GIVEN INSTRUCTION: Count the lines of the listing below that contain the string "time" and give only that number.

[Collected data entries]
§ §
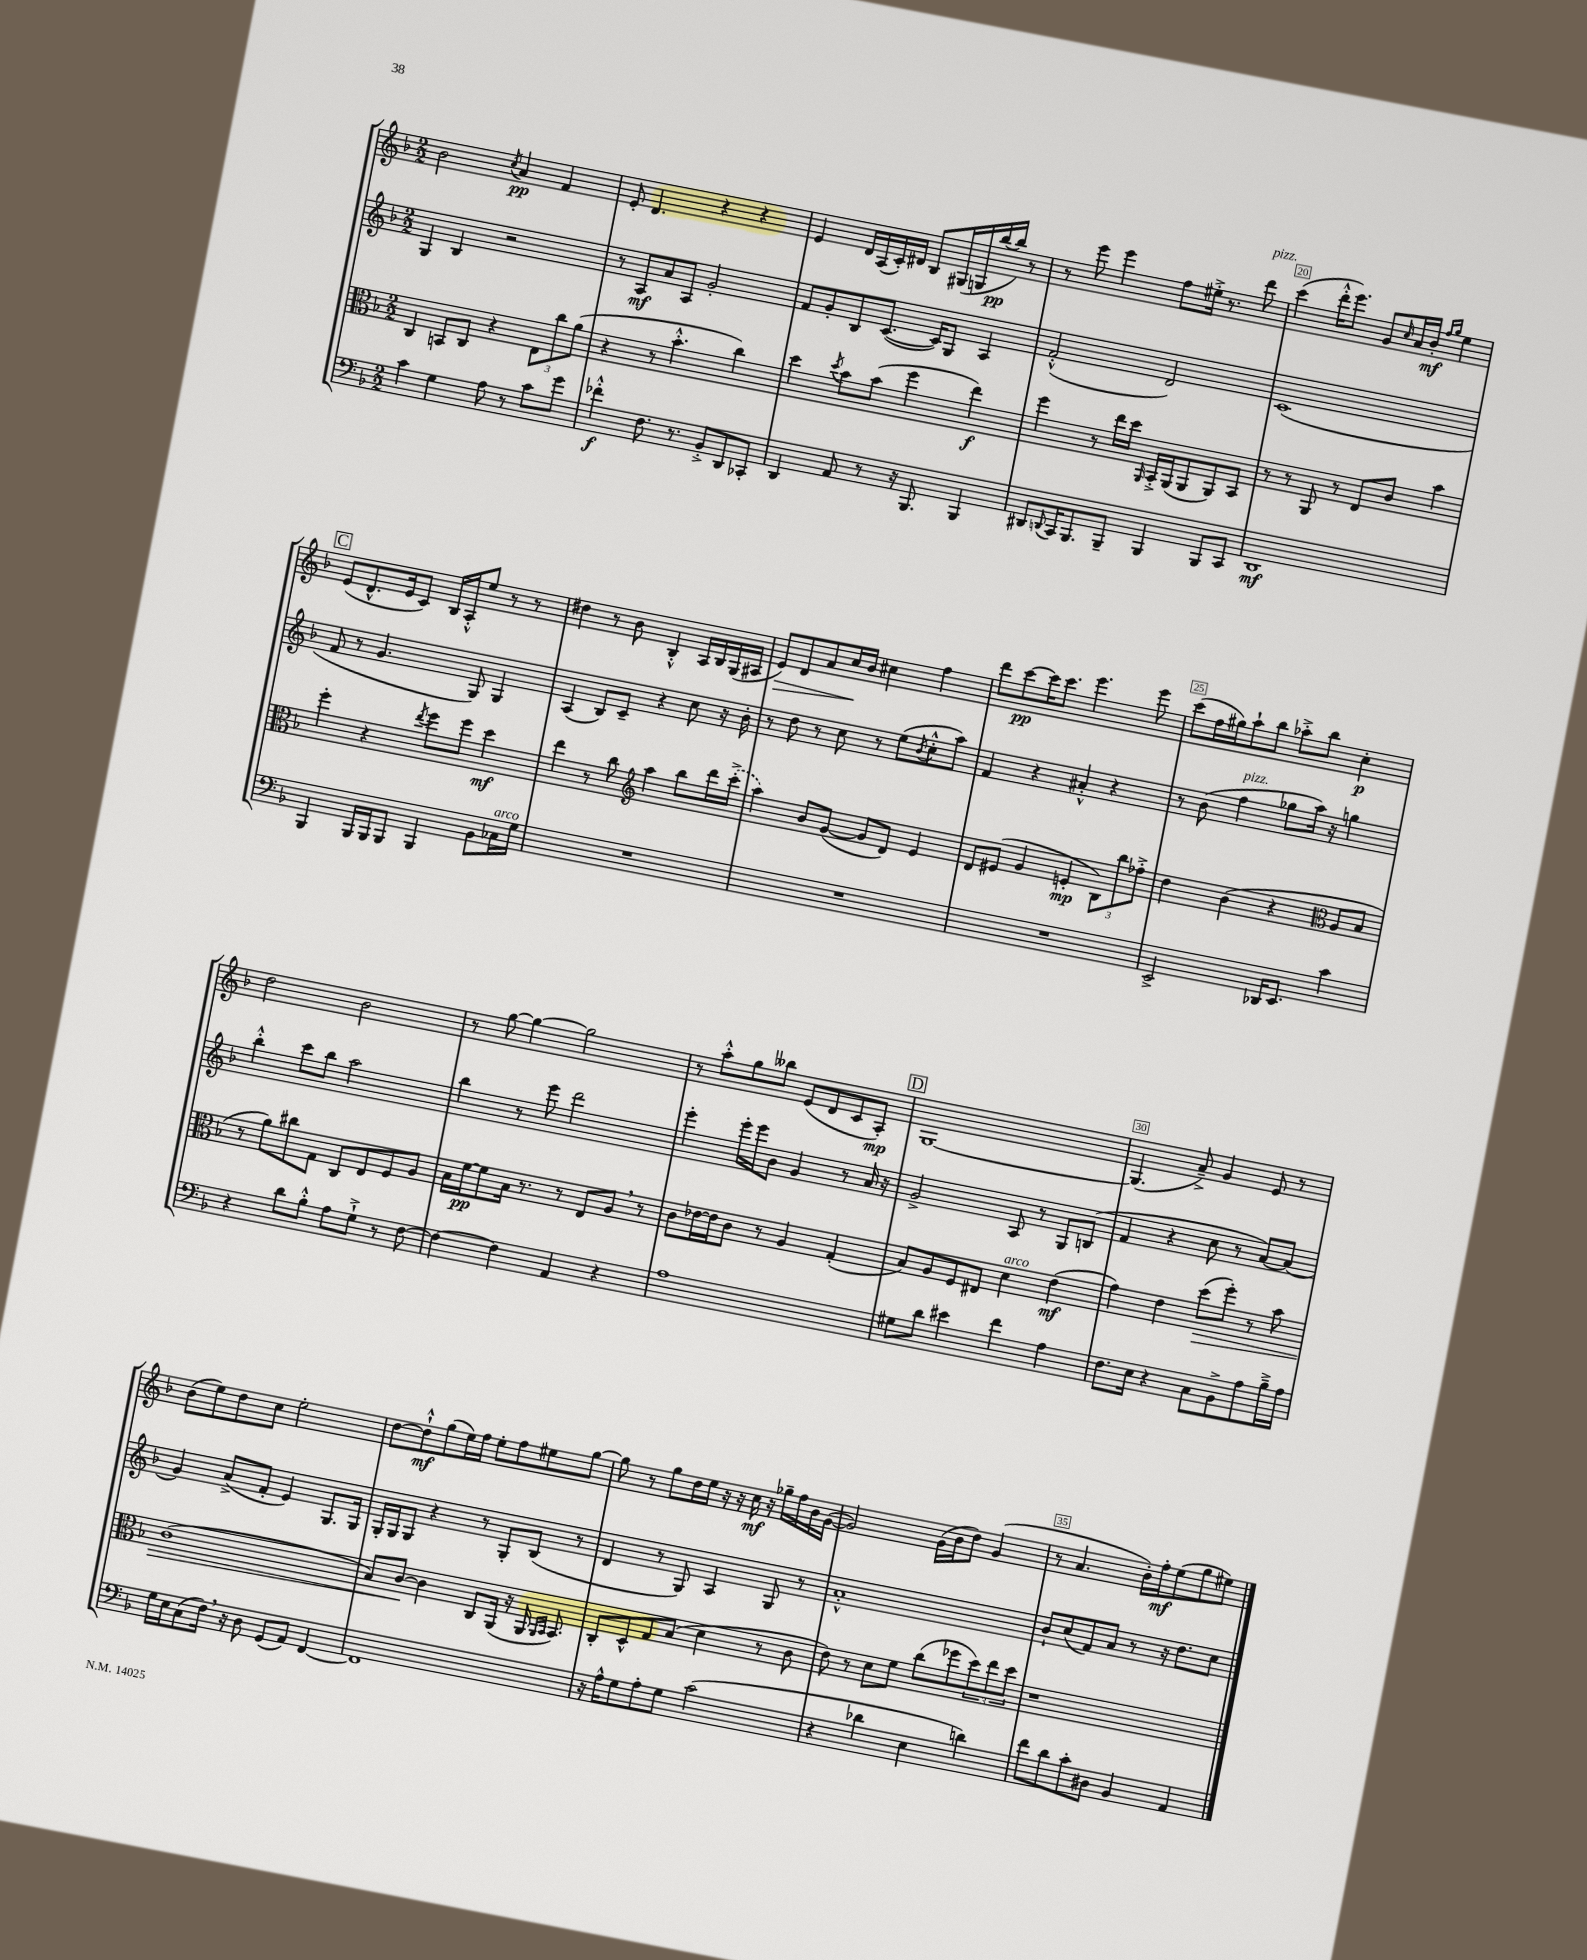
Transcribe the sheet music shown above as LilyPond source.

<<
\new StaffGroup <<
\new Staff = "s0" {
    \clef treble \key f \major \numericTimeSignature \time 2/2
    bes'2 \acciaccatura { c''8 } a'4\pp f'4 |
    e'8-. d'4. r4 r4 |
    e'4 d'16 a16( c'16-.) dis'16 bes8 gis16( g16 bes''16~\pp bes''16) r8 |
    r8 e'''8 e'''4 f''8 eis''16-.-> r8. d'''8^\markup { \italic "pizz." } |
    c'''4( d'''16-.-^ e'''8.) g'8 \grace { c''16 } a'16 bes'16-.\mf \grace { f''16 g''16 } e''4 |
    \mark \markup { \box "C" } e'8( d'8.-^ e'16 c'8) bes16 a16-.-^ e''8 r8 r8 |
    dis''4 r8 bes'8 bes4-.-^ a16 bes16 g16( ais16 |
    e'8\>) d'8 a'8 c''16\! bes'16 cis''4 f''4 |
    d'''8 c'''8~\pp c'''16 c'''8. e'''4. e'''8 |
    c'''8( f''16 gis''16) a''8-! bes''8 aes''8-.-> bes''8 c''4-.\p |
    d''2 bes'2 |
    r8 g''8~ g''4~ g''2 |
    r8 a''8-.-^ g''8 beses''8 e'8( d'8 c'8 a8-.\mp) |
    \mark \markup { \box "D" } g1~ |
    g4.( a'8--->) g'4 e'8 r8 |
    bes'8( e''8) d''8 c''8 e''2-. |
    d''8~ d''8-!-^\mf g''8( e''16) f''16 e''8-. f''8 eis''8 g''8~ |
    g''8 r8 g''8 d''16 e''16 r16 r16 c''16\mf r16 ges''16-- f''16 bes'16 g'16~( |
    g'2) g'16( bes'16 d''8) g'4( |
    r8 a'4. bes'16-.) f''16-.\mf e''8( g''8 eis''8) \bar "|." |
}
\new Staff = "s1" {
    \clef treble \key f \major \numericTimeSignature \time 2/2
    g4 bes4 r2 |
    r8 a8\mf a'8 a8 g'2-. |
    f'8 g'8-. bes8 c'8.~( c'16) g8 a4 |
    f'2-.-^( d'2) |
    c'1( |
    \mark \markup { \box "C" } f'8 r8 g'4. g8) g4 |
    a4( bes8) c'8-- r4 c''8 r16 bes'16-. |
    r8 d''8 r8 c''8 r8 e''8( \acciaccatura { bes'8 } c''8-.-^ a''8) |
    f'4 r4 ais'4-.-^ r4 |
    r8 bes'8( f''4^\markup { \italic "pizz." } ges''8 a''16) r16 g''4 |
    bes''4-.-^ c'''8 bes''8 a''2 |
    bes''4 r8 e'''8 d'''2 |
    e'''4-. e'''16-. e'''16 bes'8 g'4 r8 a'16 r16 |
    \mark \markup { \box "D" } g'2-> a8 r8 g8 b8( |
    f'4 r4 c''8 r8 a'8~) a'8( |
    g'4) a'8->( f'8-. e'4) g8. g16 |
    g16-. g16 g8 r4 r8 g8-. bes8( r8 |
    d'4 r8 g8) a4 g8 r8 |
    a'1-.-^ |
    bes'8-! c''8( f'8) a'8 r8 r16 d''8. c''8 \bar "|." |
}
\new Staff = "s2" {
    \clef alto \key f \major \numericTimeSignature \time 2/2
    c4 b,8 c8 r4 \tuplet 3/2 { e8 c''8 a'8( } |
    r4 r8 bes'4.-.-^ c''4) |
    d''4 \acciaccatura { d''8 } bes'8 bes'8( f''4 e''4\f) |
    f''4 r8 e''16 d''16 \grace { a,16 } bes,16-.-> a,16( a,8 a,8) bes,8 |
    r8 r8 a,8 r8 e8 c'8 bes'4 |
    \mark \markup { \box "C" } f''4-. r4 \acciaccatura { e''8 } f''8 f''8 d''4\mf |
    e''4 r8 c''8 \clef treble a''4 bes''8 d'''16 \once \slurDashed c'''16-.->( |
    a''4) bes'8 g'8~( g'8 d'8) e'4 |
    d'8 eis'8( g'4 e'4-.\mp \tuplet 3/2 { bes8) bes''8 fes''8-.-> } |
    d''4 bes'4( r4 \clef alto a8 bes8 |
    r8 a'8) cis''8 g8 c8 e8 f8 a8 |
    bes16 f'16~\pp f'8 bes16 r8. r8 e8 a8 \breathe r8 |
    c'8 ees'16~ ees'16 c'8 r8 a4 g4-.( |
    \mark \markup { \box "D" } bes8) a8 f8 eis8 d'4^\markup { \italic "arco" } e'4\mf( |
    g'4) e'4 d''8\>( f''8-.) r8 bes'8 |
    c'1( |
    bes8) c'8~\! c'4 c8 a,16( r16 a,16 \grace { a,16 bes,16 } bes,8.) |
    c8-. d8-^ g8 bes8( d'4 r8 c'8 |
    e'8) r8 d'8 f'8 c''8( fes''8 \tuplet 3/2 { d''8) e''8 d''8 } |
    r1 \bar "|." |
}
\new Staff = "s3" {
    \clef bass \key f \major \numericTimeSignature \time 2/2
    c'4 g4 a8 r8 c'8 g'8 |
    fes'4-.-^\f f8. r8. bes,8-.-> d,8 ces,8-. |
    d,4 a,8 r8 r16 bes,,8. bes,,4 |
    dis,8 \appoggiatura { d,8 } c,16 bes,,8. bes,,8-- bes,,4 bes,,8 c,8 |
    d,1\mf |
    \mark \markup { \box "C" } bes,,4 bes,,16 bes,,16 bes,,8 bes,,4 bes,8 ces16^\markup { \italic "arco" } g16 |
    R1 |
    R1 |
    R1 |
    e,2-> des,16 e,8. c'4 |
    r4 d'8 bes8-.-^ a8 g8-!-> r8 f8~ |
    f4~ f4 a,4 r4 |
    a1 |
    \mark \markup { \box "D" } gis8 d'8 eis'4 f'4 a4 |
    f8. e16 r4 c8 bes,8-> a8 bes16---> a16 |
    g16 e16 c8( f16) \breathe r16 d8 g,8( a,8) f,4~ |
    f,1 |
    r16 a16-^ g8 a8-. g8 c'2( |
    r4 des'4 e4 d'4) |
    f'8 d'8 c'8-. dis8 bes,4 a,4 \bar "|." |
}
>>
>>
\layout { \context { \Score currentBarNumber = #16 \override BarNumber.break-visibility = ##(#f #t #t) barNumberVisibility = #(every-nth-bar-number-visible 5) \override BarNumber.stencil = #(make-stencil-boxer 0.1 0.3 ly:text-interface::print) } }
§ §
WRITTEN ANSWER: 4